## WHAT IS NEEDED
The result should be the lines from the one holding "MIC pin GND: GND -> none" to the final line of the records, retyped exactly.

## Items from a data source

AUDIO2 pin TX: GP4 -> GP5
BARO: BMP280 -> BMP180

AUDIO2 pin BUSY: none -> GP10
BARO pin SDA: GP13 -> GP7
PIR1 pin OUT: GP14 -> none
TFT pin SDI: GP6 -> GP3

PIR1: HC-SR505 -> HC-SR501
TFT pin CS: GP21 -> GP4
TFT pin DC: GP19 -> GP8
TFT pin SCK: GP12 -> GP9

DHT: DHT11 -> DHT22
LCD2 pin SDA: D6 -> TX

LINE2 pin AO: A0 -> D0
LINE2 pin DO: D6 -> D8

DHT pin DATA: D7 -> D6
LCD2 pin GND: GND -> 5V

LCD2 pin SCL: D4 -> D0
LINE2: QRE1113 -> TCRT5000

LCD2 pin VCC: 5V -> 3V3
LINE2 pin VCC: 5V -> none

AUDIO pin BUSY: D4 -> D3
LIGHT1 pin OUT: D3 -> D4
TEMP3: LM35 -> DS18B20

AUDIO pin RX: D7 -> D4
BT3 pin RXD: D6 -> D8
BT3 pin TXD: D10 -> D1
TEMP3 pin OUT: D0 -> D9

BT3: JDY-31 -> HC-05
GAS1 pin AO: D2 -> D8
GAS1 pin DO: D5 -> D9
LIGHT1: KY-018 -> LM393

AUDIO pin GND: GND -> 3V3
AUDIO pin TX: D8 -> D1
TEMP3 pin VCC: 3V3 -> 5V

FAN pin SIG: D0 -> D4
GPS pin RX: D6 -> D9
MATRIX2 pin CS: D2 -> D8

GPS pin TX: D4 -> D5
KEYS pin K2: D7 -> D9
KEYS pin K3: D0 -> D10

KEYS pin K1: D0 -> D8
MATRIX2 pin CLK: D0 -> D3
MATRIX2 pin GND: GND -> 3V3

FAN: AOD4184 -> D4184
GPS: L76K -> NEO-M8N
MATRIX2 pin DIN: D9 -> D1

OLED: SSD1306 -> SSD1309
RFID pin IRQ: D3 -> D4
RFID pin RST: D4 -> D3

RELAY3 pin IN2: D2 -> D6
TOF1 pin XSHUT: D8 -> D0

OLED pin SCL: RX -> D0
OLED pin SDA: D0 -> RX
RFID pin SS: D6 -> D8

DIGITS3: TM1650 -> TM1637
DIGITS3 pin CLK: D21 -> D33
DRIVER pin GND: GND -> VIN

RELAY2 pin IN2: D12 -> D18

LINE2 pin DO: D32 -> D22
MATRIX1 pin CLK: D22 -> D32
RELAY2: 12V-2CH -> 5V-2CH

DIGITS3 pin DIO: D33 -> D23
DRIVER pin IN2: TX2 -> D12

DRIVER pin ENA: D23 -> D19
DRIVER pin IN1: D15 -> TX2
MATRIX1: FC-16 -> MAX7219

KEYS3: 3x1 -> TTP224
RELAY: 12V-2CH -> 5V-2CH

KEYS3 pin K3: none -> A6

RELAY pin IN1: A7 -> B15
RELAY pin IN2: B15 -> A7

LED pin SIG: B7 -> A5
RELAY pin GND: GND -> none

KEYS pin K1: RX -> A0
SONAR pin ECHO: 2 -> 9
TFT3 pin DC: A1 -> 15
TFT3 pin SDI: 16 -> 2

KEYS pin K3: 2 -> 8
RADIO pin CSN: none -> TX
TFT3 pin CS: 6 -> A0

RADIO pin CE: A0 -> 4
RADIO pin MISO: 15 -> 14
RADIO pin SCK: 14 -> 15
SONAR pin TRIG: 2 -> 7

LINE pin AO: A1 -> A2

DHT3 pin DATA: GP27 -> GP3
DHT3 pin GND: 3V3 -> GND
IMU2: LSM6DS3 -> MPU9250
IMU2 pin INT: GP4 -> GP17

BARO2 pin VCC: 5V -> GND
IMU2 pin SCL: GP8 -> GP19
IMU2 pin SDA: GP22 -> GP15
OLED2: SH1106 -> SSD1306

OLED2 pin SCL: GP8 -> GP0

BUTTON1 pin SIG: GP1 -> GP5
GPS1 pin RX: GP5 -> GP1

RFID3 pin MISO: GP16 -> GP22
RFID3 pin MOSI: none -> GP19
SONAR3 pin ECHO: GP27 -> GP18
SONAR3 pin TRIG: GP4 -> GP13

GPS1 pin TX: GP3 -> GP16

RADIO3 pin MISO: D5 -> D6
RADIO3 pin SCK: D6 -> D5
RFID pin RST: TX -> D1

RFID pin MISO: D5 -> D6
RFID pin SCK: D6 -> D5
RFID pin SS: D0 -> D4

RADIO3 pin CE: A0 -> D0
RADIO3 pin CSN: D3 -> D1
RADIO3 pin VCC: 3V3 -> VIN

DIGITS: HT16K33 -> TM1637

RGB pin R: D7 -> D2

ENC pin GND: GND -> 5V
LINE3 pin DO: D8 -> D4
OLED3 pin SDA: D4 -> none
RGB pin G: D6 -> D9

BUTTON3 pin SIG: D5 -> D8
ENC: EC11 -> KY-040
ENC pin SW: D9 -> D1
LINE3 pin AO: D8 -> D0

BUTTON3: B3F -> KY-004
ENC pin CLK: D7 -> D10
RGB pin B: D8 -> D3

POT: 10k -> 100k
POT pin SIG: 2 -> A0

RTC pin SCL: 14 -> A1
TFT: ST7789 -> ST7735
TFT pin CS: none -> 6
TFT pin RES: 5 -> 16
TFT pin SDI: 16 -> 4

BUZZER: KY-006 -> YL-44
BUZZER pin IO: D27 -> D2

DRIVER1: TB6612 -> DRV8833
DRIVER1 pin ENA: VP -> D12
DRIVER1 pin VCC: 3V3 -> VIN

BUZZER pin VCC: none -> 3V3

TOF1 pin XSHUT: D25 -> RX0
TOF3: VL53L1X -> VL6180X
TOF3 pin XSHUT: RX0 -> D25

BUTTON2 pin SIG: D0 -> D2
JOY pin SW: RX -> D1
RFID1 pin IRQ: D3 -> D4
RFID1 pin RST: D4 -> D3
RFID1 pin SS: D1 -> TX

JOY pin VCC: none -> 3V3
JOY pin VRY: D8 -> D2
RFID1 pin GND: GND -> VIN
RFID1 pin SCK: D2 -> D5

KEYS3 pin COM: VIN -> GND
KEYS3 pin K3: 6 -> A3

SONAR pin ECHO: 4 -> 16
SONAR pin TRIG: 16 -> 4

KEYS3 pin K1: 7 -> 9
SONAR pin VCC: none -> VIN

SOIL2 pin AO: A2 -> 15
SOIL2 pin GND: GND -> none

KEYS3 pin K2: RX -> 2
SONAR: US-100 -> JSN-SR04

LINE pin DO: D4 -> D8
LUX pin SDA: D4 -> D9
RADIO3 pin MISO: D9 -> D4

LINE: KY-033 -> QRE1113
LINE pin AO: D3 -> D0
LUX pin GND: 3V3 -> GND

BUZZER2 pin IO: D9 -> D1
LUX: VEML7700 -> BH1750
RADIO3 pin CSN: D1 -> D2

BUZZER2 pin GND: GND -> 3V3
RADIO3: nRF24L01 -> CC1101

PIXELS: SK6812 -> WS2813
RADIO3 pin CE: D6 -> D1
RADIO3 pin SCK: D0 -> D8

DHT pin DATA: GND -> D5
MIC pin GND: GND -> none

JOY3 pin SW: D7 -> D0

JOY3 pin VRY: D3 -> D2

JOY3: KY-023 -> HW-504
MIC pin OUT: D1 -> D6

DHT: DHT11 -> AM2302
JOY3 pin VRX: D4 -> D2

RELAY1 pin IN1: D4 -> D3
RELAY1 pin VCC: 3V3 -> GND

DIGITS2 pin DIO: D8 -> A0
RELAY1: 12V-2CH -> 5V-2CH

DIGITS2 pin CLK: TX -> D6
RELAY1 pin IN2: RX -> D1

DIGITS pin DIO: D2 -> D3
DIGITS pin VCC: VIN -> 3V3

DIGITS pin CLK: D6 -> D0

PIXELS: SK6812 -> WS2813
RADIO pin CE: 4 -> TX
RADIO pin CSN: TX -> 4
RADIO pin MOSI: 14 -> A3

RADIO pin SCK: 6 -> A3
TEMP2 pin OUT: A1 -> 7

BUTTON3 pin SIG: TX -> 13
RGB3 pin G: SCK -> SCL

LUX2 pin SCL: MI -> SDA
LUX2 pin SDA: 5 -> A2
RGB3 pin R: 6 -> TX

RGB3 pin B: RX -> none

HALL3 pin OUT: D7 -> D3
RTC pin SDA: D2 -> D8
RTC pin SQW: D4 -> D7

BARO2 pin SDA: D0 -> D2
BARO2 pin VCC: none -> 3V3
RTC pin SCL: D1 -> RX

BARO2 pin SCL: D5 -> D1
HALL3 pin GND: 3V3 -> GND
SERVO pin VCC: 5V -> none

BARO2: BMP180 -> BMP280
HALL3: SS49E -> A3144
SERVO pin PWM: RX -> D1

## ANSWER FOR THE TASK
MIC pin GND: GND -> none

JOY3 pin SW: D7 -> D0

JOY3 pin VRY: D3 -> D2

JOY3: KY-023 -> HW-504
MIC pin OUT: D1 -> D6

DHT: DHT11 -> AM2302
JOY3 pin VRX: D4 -> D2

RELAY1 pin IN1: D4 -> D3
RELAY1 pin VCC: 3V3 -> GND

DIGITS2 pin DIO: D8 -> A0
RELAY1: 12V-2CH -> 5V-2CH

DIGITS2 pin CLK: TX -> D6
RELAY1 pin IN2: RX -> D1

DIGITS pin DIO: D2 -> D3
DIGITS pin VCC: VIN -> 3V3

DIGITS pin CLK: D6 -> D0

PIXELS: SK6812 -> WS2813
RADIO pin CE: 4 -> TX
RADIO pin CSN: TX -> 4
RADIO pin MOSI: 14 -> A3

RADIO pin SCK: 6 -> A3
TEMP2 pin OUT: A1 -> 7

BUTTON3 pin SIG: TX -> 13
RGB3 pin G: SCK -> SCL

LUX2 pin SCL: MI -> SDA
LUX2 pin SDA: 5 -> A2
RGB3 pin R: 6 -> TX

RGB3 pin B: RX -> none

HALL3 pin OUT: D7 -> D3
RTC pin SDA: D2 -> D8
RTC pin SQW: D4 -> D7

BARO2 pin SDA: D0 -> D2
BARO2 pin VCC: none -> 3V3
RTC pin SCL: D1 -> RX

BARO2 pin SCL: D5 -> D1
HALL3 pin GND: 3V3 -> GND
SERVO pin VCC: 5V -> none

BARO2: BMP180 -> BMP280
HALL3: SS49E -> A3144
SERVO pin PWM: RX -> D1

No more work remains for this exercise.